-- TASK INPUT --
──────────────────────────────

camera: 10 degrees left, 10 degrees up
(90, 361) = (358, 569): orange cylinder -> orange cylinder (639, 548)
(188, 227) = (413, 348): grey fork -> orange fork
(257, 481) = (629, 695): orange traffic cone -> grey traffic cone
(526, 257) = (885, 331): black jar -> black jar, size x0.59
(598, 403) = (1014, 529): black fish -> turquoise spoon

──────────────────────────────

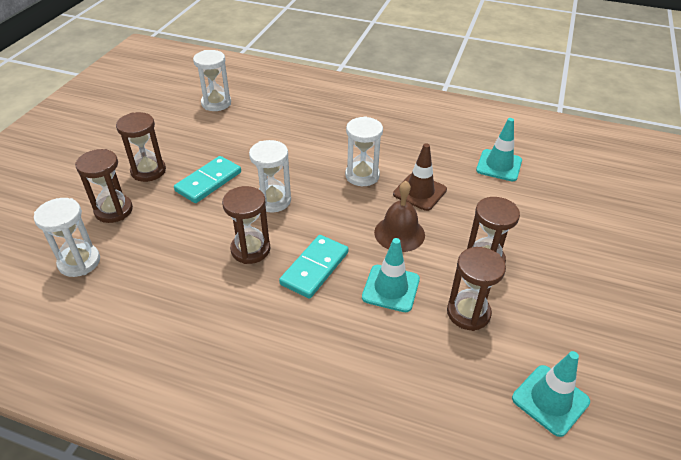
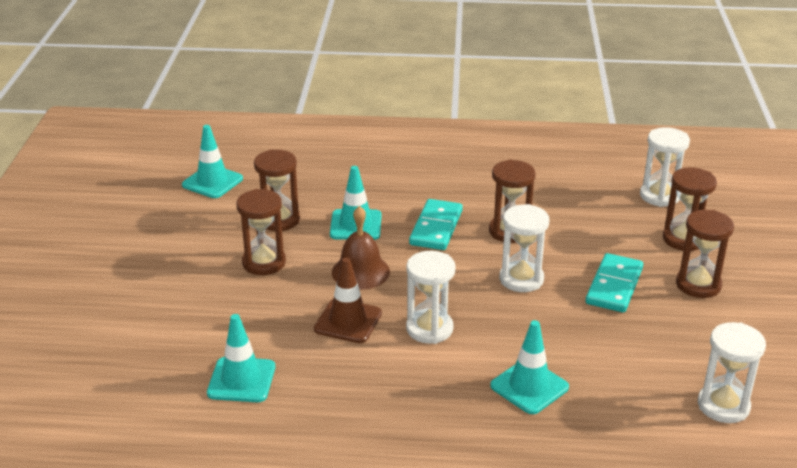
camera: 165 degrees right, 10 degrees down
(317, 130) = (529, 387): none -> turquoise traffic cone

──────────────────────────────

-- DIRECTIONS --
Find the string "traffic" in the listing and return every line that holds it.

-- RESULT --
(257, 481) = (629, 695): orange traffic cone -> grey traffic cone
(317, 130) = (529, 387): none -> turquoise traffic cone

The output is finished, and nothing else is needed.